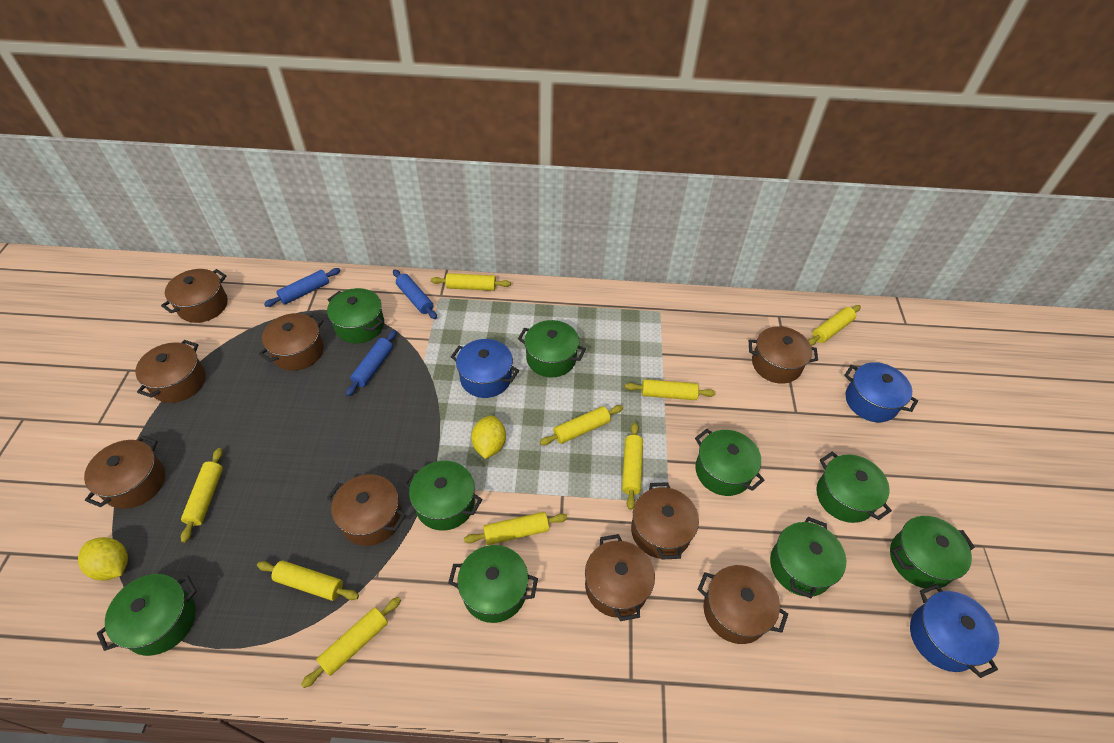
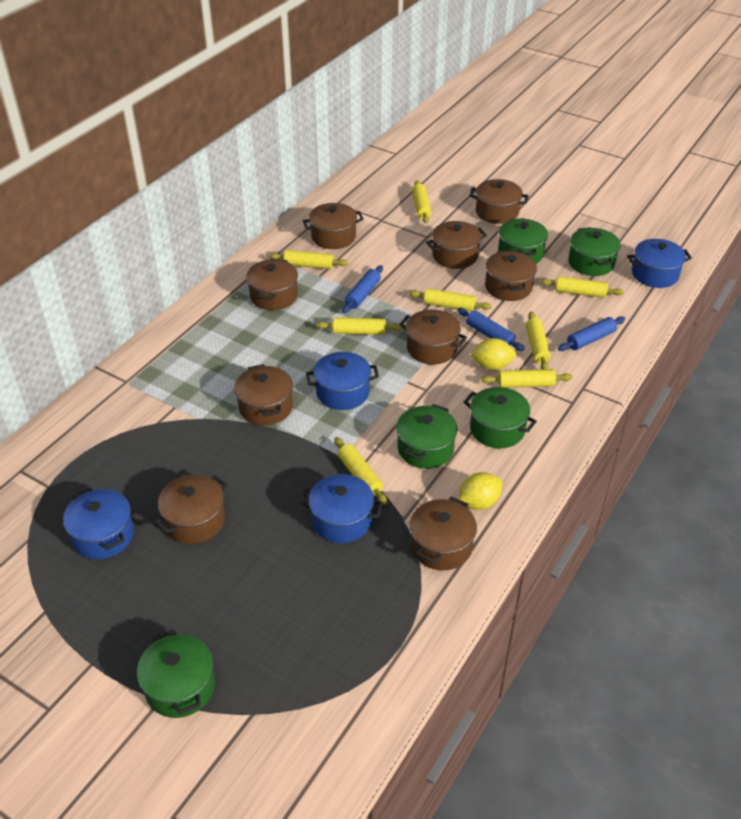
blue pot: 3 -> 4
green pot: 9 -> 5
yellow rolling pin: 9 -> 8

□ □ □

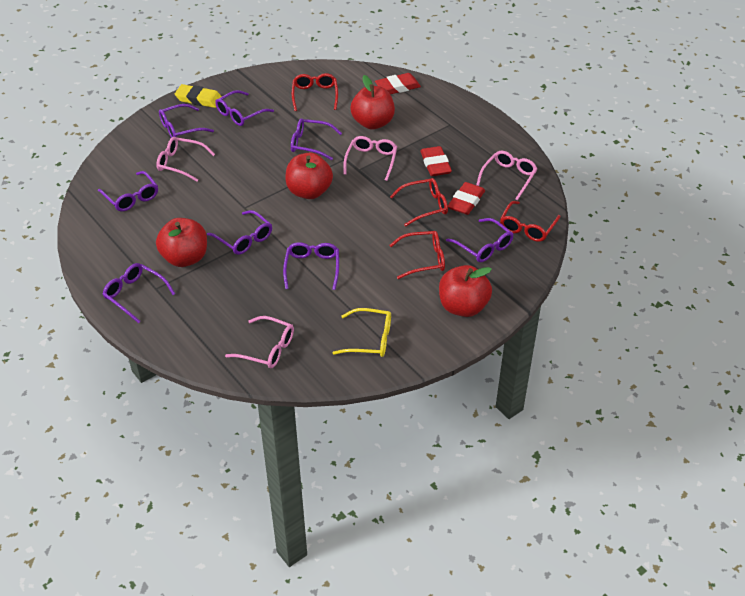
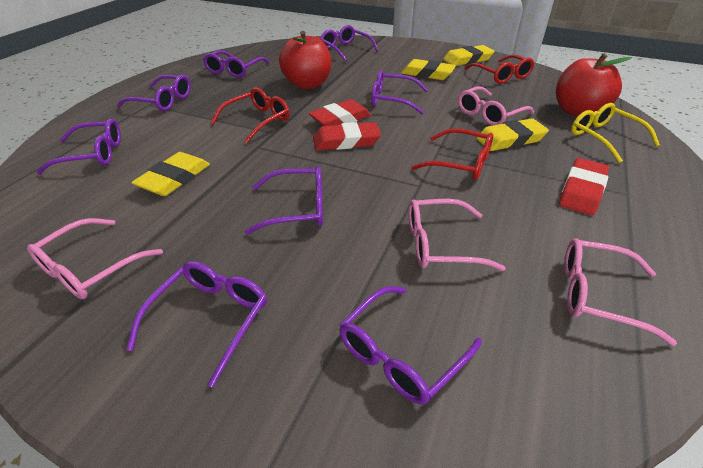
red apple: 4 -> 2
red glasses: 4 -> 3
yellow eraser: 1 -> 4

□ □ □

--- Exercise requirements ---
Whichever lines of the records above hold the word "yellow" should all be copied out.

--- Reply to the exercise ---
yellow rolling pin: 9 -> 8
yellow eraser: 1 -> 4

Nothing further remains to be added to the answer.